EXERCISE AIM: A stretch of the entries below is to be set down exactly, running from the line with "black bowling pin 111,128" through the line with "red soap dispenser 417,500", both included, and no other line.

[DATA LISTING Boundary: Start]

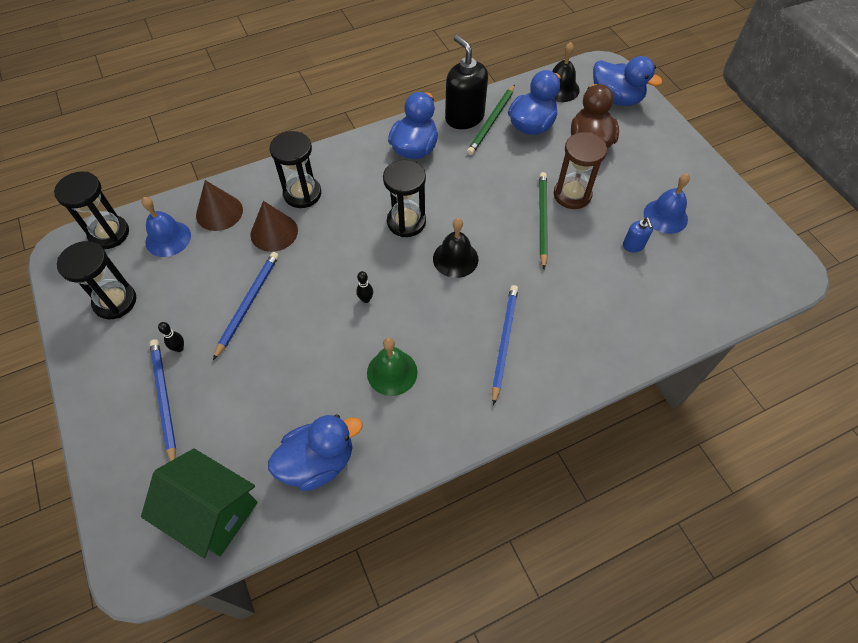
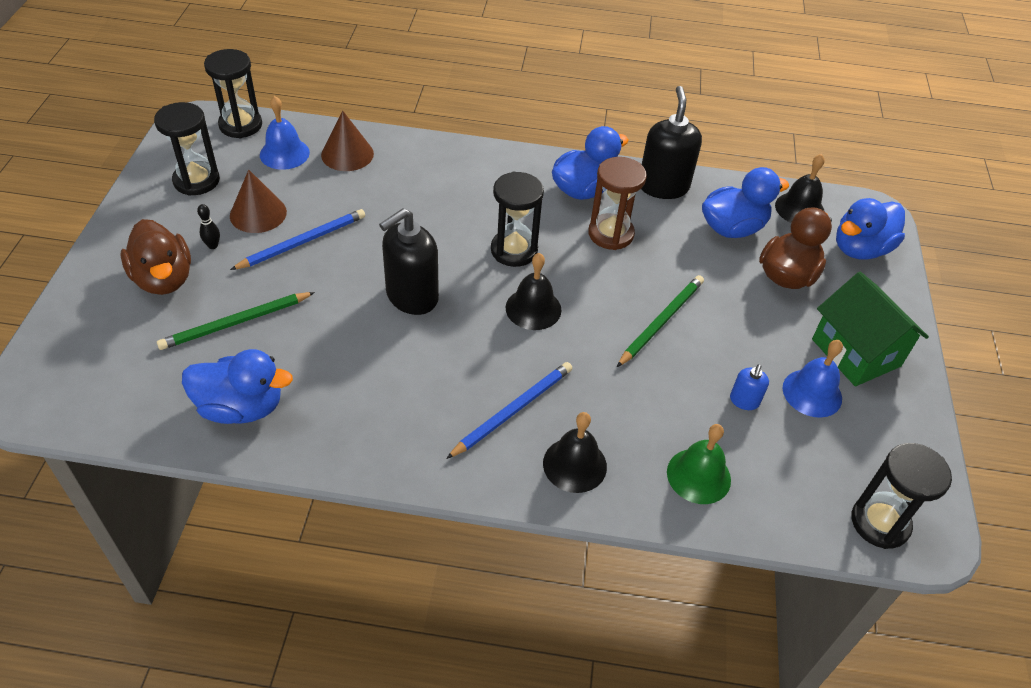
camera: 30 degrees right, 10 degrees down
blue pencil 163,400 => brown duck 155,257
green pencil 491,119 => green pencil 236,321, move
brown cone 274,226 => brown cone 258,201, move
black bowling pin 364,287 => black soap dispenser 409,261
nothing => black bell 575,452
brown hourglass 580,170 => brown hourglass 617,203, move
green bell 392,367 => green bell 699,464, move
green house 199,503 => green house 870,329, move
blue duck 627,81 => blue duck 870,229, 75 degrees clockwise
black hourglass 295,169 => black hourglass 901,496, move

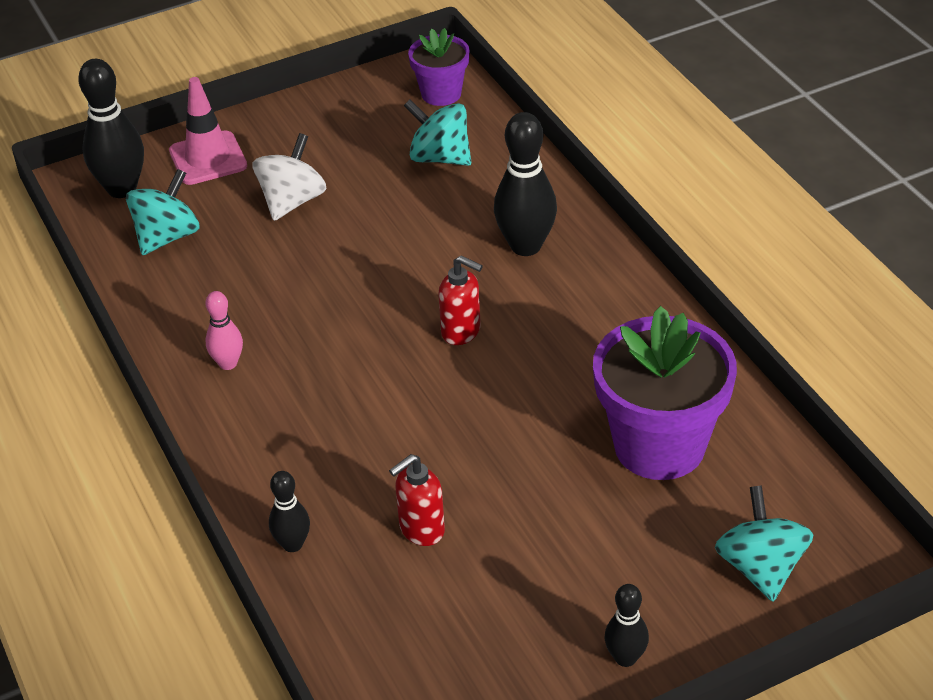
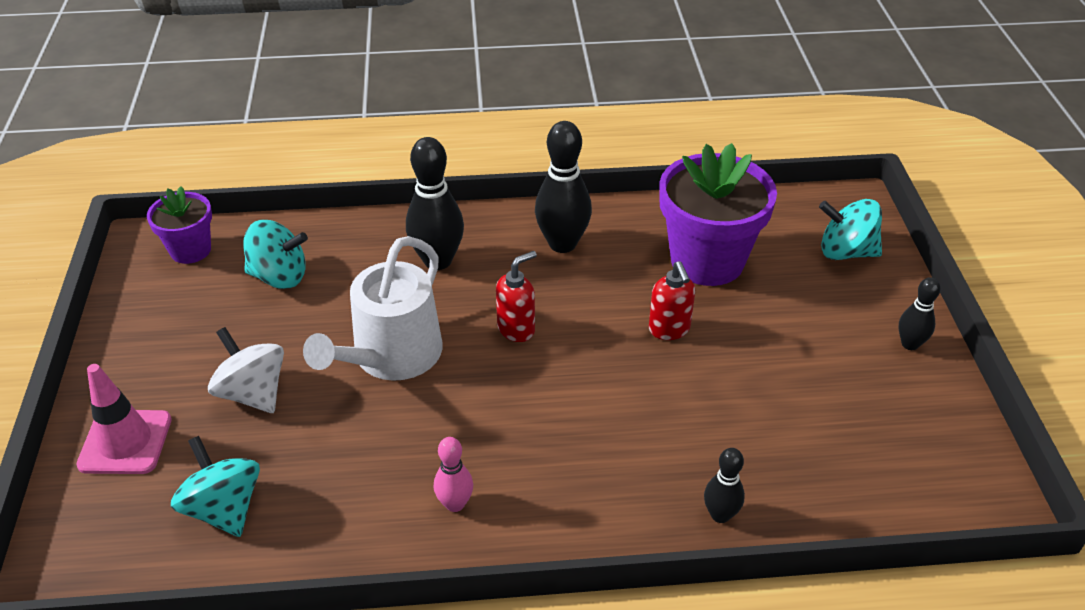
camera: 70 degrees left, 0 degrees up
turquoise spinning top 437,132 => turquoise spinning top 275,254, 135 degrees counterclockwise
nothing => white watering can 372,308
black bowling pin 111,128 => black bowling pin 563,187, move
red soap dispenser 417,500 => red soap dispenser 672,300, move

[DATA LISTING Boundary: End]
[DATA LISTING Boundary: Start]

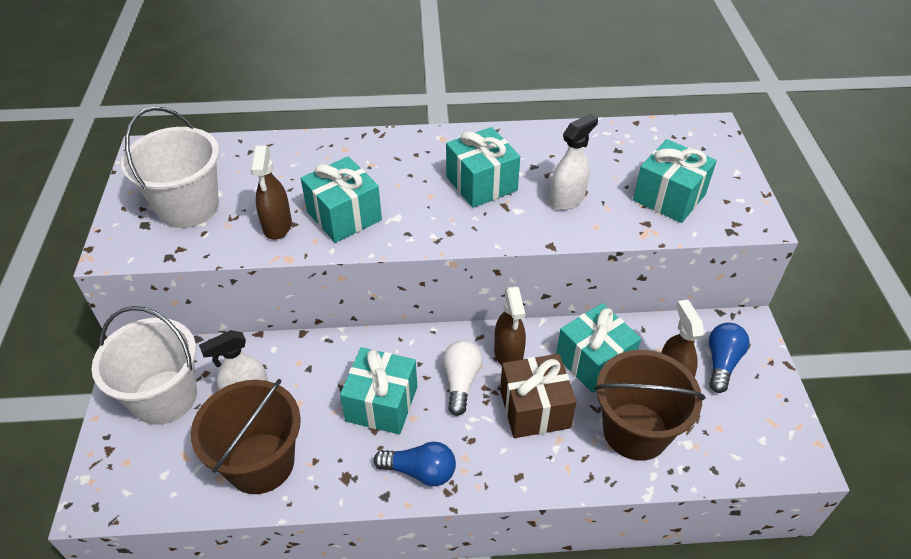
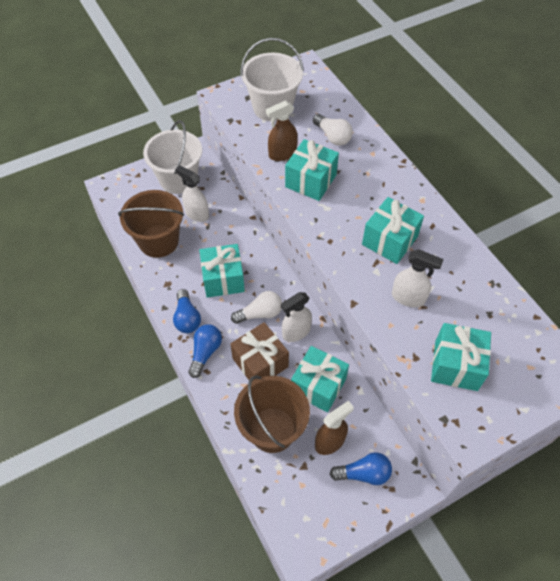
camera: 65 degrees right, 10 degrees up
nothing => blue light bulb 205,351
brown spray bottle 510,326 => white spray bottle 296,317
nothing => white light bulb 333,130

[DATA LISTING Boundary: End]

WRITTEN ANSWER:
black bowling pin 111,128 => black bowling pin 563,187, move
red soap dispenser 417,500 => red soap dispenser 672,300, move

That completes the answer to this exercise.